▶ [TASK STATEMENT]
The lines to reproduce from the material below are those from the one containing "D6: schottky MBR340" through the one containing "IC4: none ->", both included; write them out exactly and add nothing.

▶ [AVAILABLE DATA]
=== Begin Enclosure ===

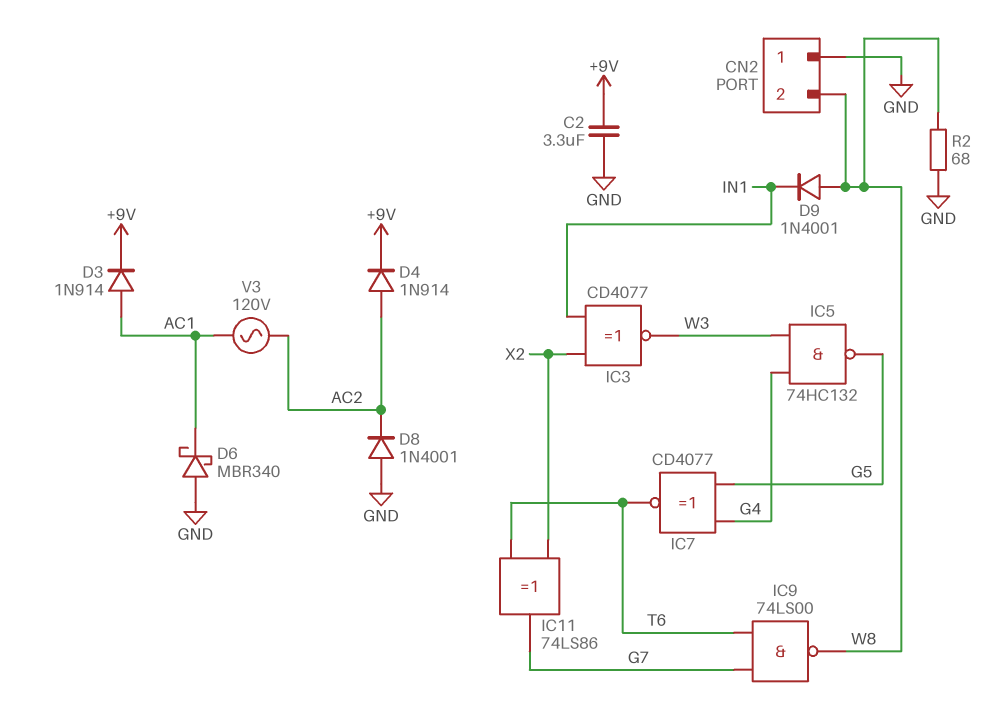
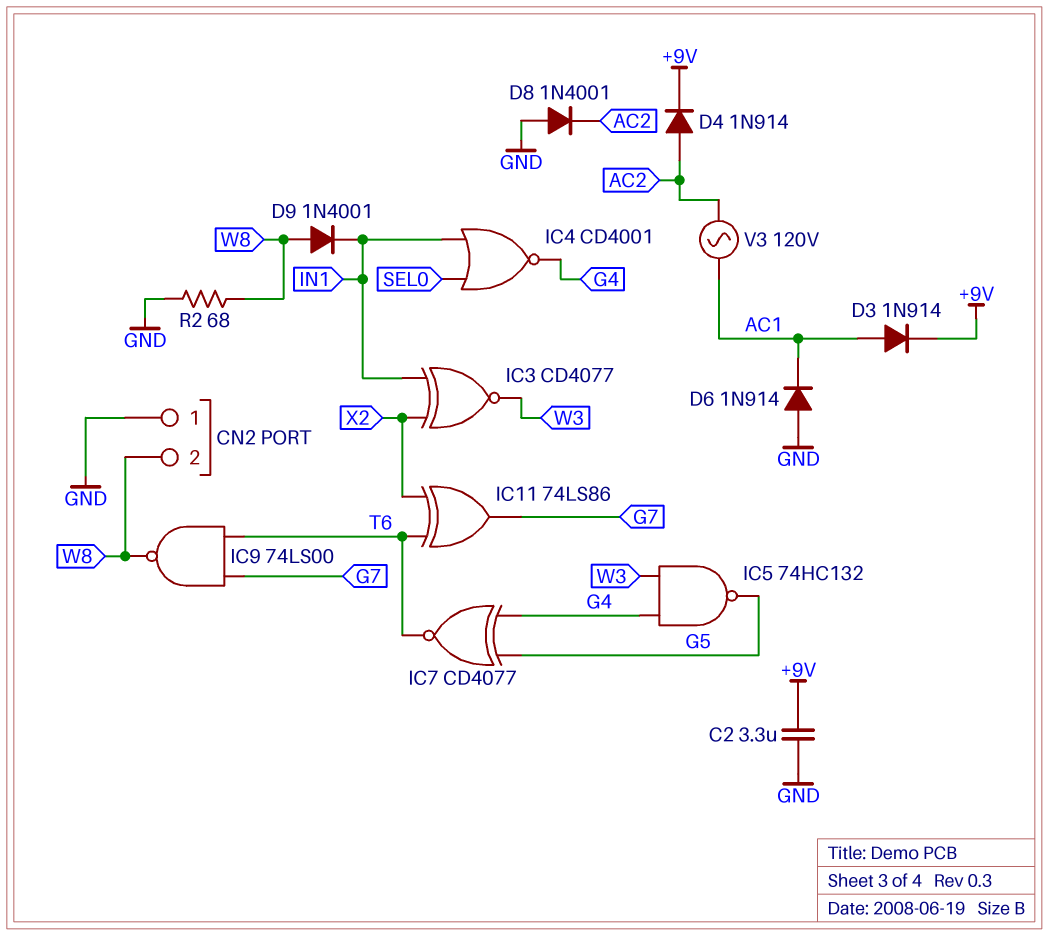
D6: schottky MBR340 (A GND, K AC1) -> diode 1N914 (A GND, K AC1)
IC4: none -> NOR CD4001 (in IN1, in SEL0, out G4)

=== End Enclosure ===
=== Begin Enclosure ===

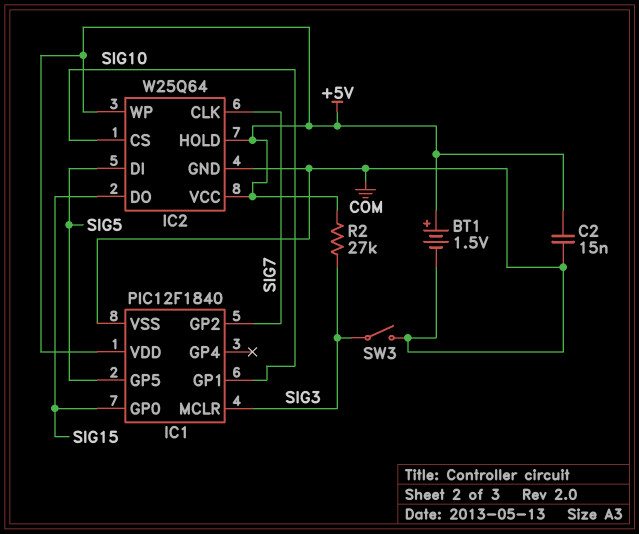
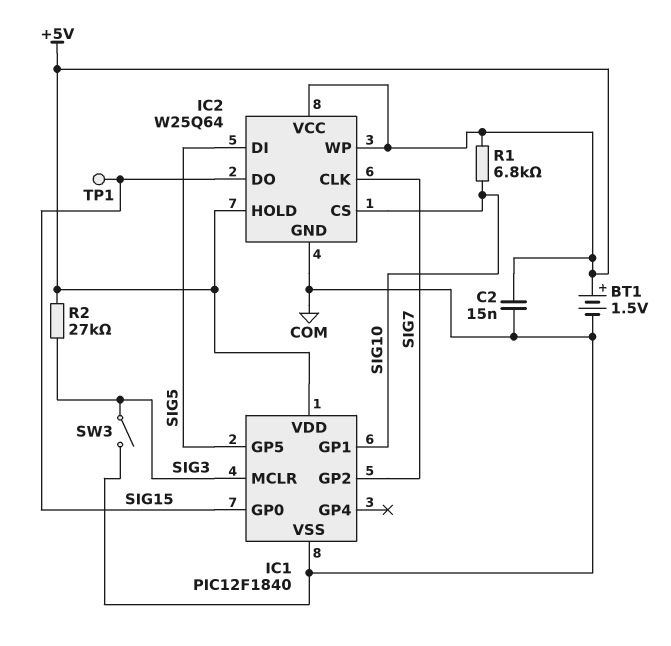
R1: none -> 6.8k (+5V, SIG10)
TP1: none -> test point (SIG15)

=== End Enclosure ===
=== Begin Enclosure ===

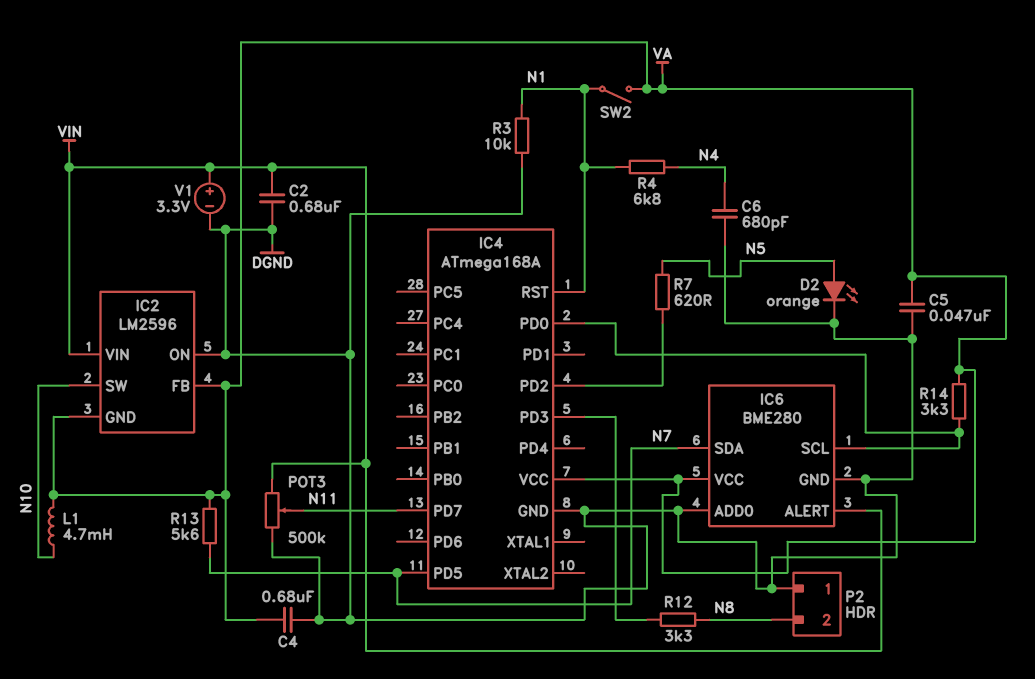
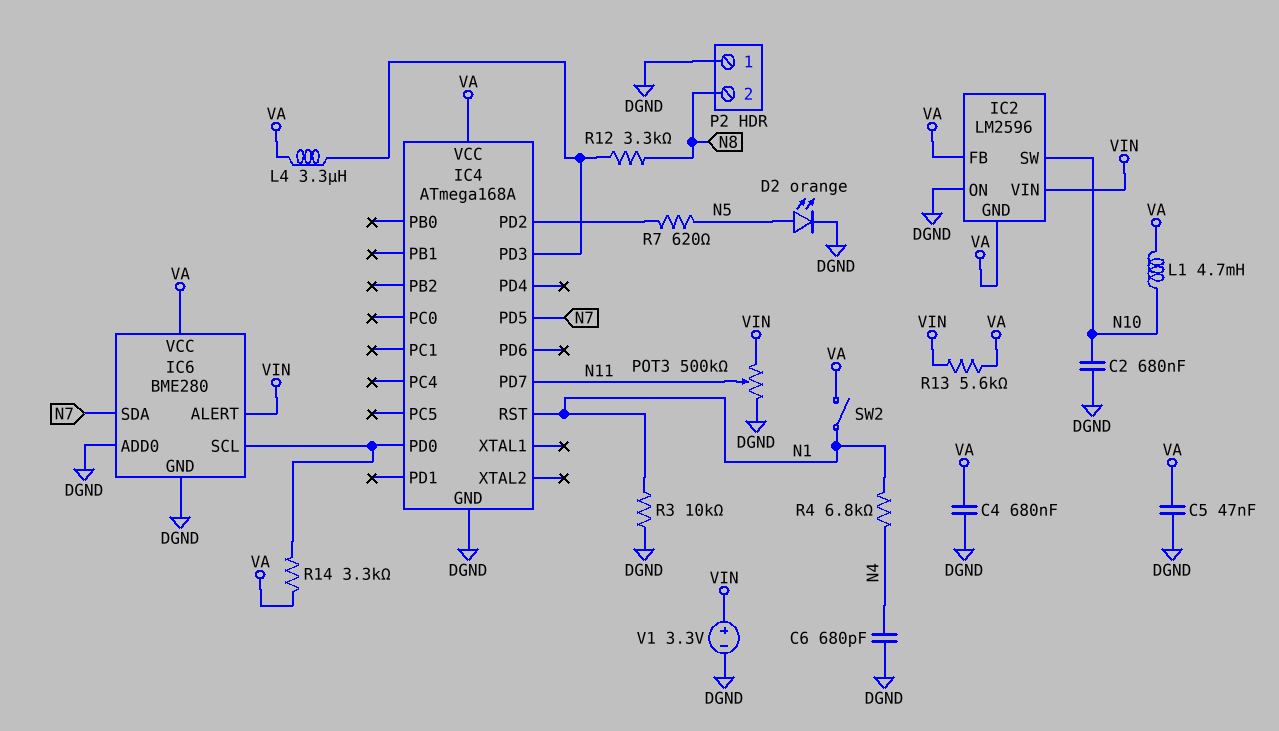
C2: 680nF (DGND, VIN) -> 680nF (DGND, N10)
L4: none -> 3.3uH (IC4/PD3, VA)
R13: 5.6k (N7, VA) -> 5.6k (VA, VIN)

=== End Enclosure ===

▶ [FINISHED EXERCISE]
D6: schottky MBR340 (A GND, K AC1) -> diode 1N914 (A GND, K AC1)
IC4: none -> NOR CD4001 (in IN1, in SEL0, out G4)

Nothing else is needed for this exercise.